Spatial questions based on pictures:
##############################

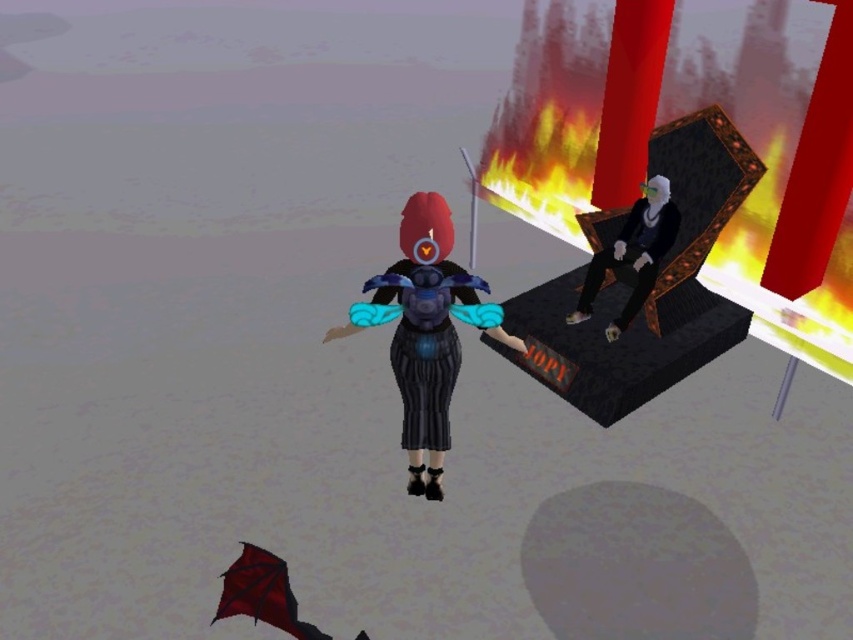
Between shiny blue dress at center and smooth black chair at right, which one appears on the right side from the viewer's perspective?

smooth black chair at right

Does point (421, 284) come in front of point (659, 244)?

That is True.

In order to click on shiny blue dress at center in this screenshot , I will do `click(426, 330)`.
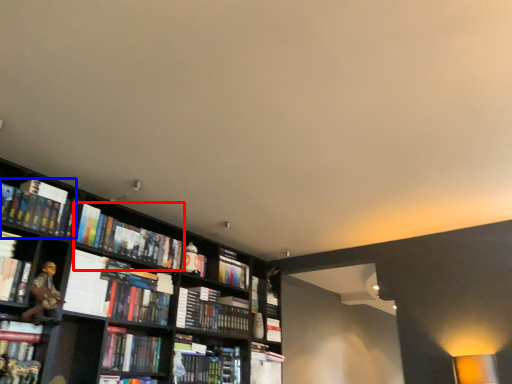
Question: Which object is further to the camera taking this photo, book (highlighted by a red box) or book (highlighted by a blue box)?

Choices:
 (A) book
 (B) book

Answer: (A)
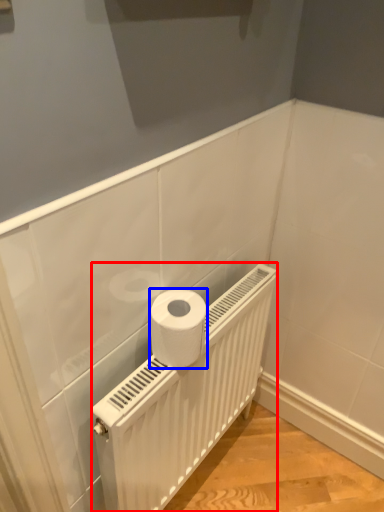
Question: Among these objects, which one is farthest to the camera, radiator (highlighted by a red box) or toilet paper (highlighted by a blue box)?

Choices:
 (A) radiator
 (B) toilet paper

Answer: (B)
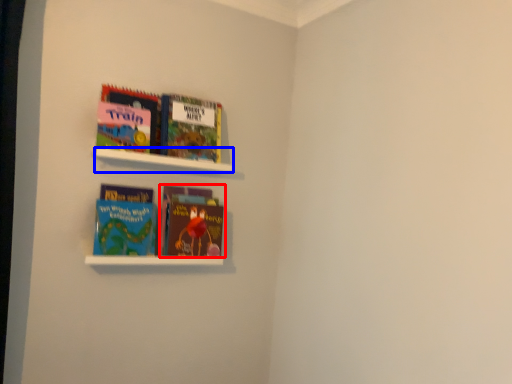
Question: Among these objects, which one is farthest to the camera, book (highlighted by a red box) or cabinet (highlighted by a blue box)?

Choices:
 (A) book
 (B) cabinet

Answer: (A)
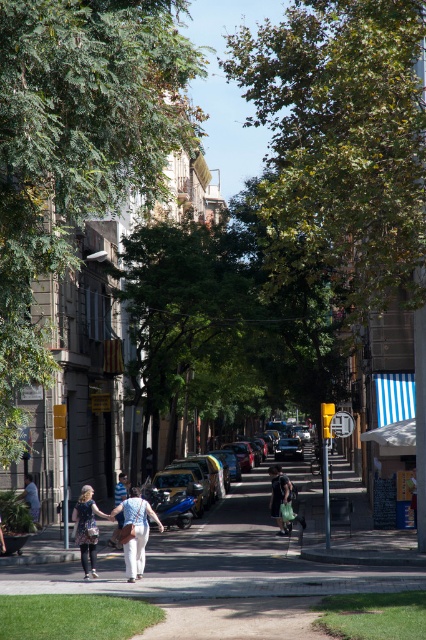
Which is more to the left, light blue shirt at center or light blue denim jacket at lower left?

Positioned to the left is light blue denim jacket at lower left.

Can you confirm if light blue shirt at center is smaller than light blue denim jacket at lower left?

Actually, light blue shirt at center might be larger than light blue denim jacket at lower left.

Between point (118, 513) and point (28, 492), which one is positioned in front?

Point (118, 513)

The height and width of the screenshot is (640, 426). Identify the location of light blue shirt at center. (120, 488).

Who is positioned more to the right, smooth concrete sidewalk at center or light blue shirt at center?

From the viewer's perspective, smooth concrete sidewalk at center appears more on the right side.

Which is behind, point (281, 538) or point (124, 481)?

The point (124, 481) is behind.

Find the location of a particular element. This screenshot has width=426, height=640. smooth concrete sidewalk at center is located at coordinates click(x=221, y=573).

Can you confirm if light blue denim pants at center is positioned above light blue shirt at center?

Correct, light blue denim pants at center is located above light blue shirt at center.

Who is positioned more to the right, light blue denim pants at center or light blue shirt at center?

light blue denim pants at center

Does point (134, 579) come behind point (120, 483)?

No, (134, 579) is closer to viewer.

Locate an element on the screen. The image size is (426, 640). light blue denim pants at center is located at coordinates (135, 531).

##############################

• [Requirements]
Copy every one of the lines above word for word, but leave out the pictures.

• [Response for this exercise]
Between shiny blue dress at center and smooth black chair at right, which one appears on the right side from the viewer's perspective?

smooth black chair at right

Does point (421, 284) come in front of point (659, 244)?

That is True.

In order to click on shiny blue dress at center in this screenshot , I will do `click(426, 330)`.
Question: Which object is further to the camera taking this photo, book (highlighted by a red box) or book (highlighted by a blue box)?

Choices:
 (A) book
 (B) book

Answer: (A)
Question: Among these objects, which one is farthest to the camera, radiator (highlighted by a red box) or toilet paper (highlighted by a blue box)?

Choices:
 (A) radiator
 (B) toilet paper

Answer: (B)
Question: Among these objects, which one is farthest to the camera, book (highlighted by a red box) or cabinet (highlighted by a blue box)?

Choices:
 (A) book
 (B) cabinet

Answer: (A)
Which is more to the left, light blue shirt at center or light blue denim jacket at lower left?

Positioned to the left is light blue denim jacket at lower left.

Can you confirm if light blue shirt at center is smaller than light blue denim jacket at lower left?

Actually, light blue shirt at center might be larger than light blue denim jacket at lower left.

Between point (118, 513) and point (28, 492), which one is positioned in front?

Point (118, 513)

The height and width of the screenshot is (640, 426). Identify the location of light blue shirt at center. (120, 488).

Who is positioned more to the right, smooth concrete sidewalk at center or light blue shirt at center?

From the viewer's perspective, smooth concrete sidewalk at center appears more on the right side.

Which is behind, point (281, 538) or point (124, 481)?

The point (124, 481) is behind.

Find the location of a particular element. This screenshot has width=426, height=640. smooth concrete sidewalk at center is located at coordinates click(x=221, y=573).

Can you confirm if light blue denim pants at center is positioned above light blue shirt at center?

Correct, light blue denim pants at center is located above light blue shirt at center.

Who is positioned more to the right, light blue denim pants at center or light blue shirt at center?

light blue denim pants at center

Does point (134, 579) come behind point (120, 483)?

No, (134, 579) is closer to viewer.

Locate an element on the screen. The image size is (426, 640). light blue denim pants at center is located at coordinates (135, 531).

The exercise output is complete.